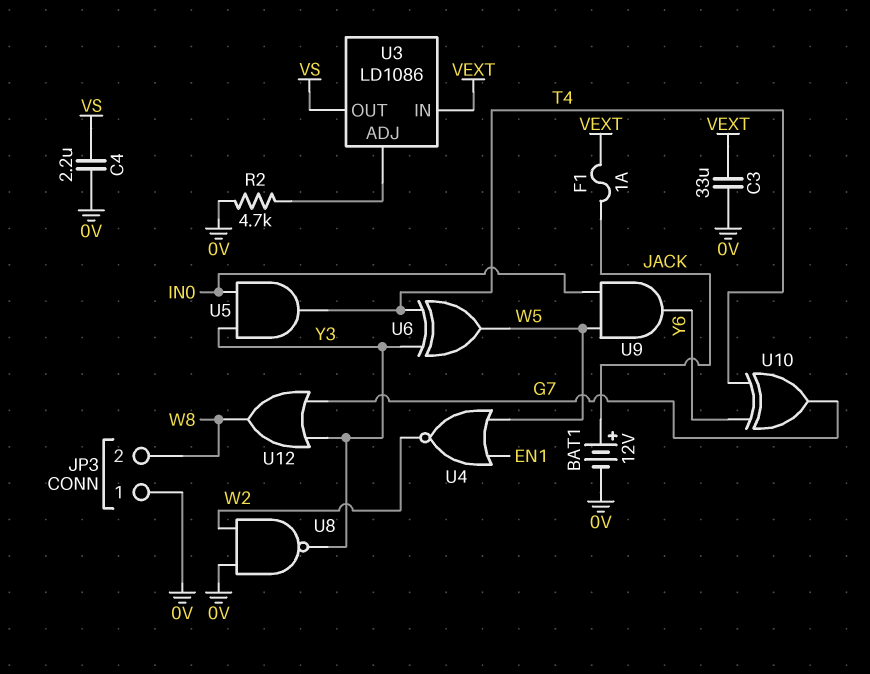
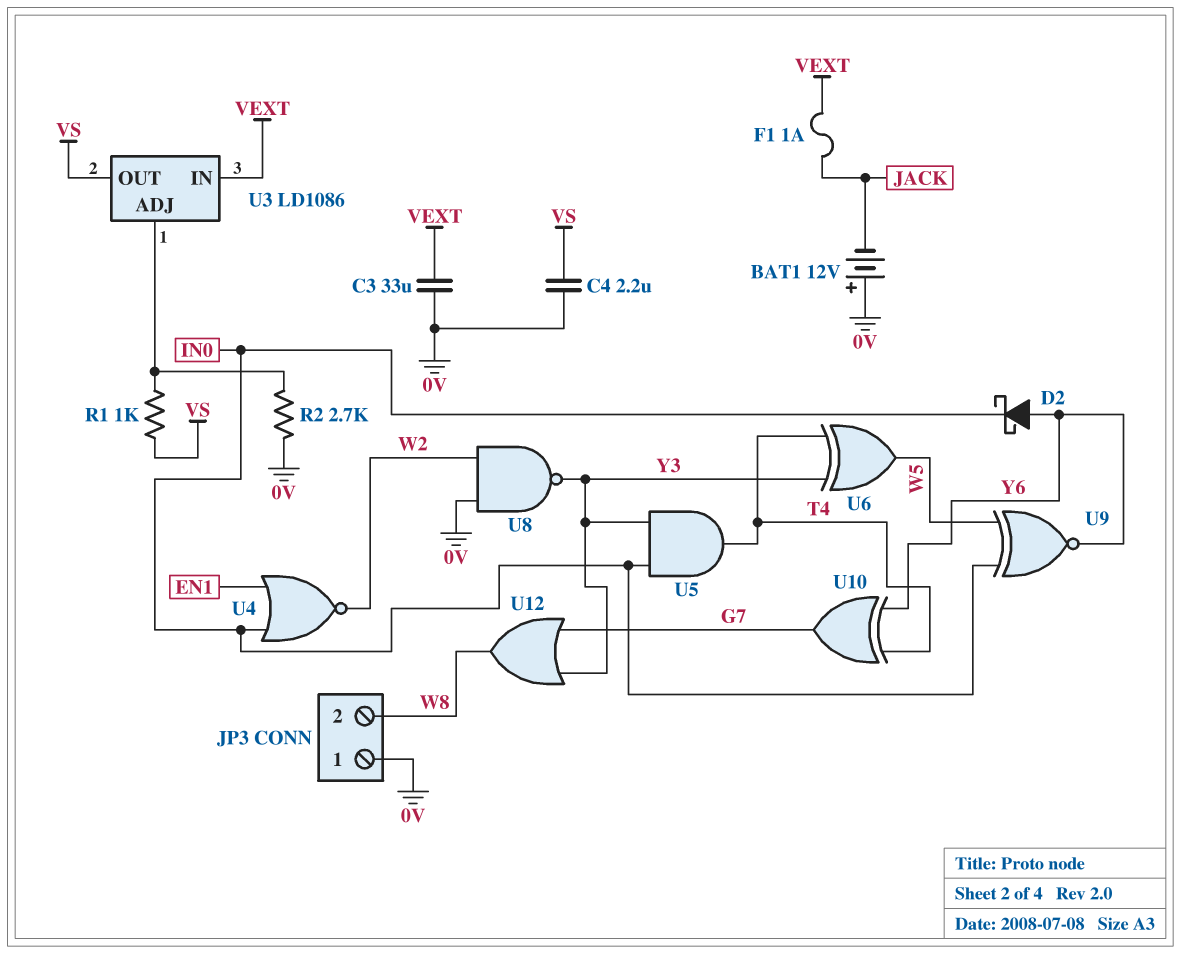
BAT1: 12V (plus JACK, minus 0V) -> 12V (plus 0V, minus JACK)
D2: none -> schottky (A Y6, K IN0)
R1: none -> 1k (U3/ADJ, VS)
R2: 4.7k (0V, U3/ADJ) -> 2.7k (0V, U3/ADJ)
U4: NOR (in EN1, in W5, out W2) -> NOR (in EN1, in IN0, out W2)
U9: AND (in IN0, in W5, out Y6) -> XNOR (in IN0, in W5, out Y6)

WHAT TO WORK ON: Only the pictures should be left out; write out everything else in the records exactly.

YOUR SOLUTION:
BAT1: 12V (plus JACK, minus 0V) -> 12V (plus 0V, minus JACK)
D2: none -> schottky (A Y6, K IN0)
R1: none -> 1k (U3/ADJ, VS)
R2: 4.7k (0V, U3/ADJ) -> 2.7k (0V, U3/ADJ)
U4: NOR (in EN1, in W5, out W2) -> NOR (in EN1, in IN0, out W2)
U9: AND (in IN0, in W5, out Y6) -> XNOR (in IN0, in W5, out Y6)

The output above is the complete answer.